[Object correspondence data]
────────────────

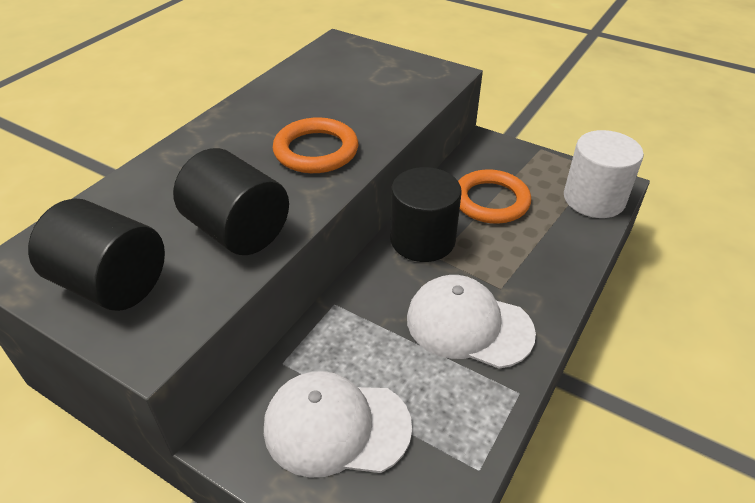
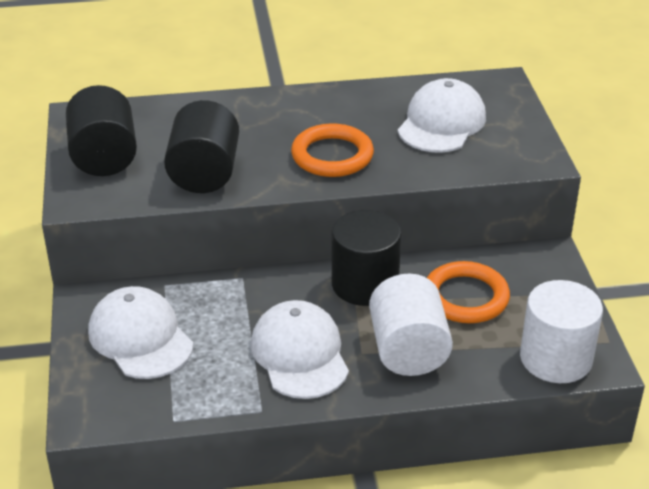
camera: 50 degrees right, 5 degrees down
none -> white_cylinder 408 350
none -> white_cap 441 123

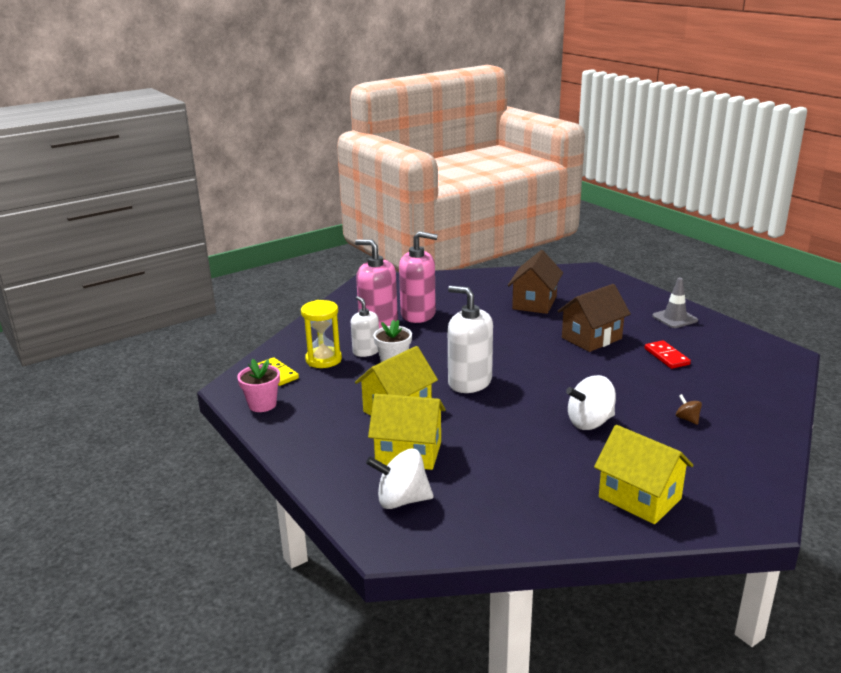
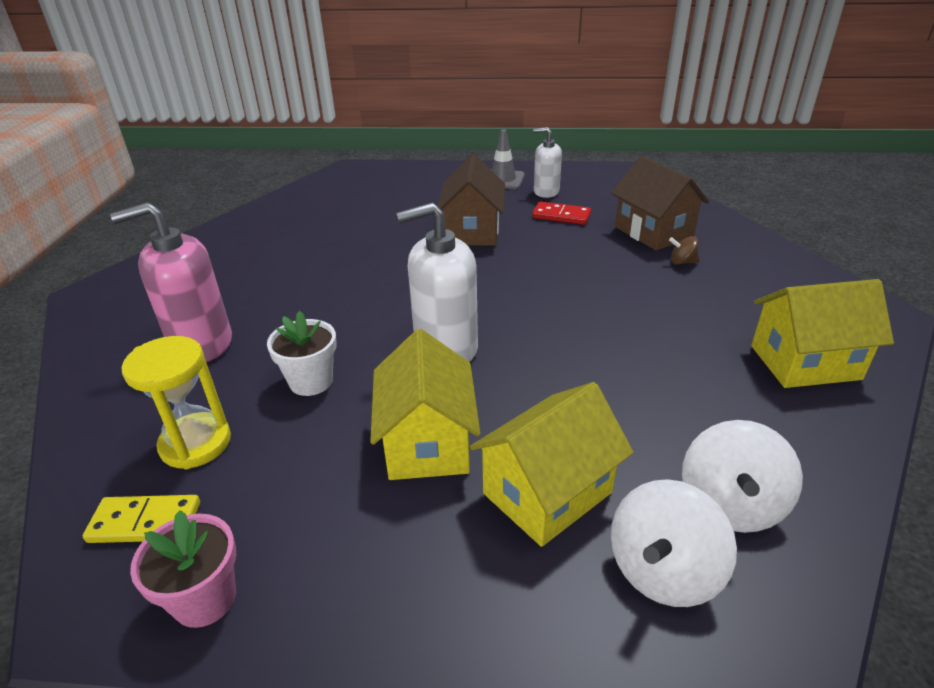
camera: 50 degrees left, 10 degrees up
pink_soap_dispenser 418 314 -> none
white_soap_dispenser 366 351 -> white_soap_dispenser 546 192, moved
brown_house 534 303 -> brown_house 653 232, moved
white_spinning_top 590 422 -> white_spinning_top 730 504, moved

────────────────

◆ **ASSIGNMENT**: Copy every line above word for word and exclude the pictures.

◆ **ANSWER FOR THE TASK**:
camera: 50 degrees right, 5 degrees down
none -> white_cylinder 408 350
none -> white_cap 441 123

camera: 50 degrees left, 10 degrees up
pink_soap_dispenser 418 314 -> none
white_soap_dispenser 366 351 -> white_soap_dispenser 546 192, moved
brown_house 534 303 -> brown_house 653 232, moved
white_spinning_top 590 422 -> white_spinning_top 730 504, moved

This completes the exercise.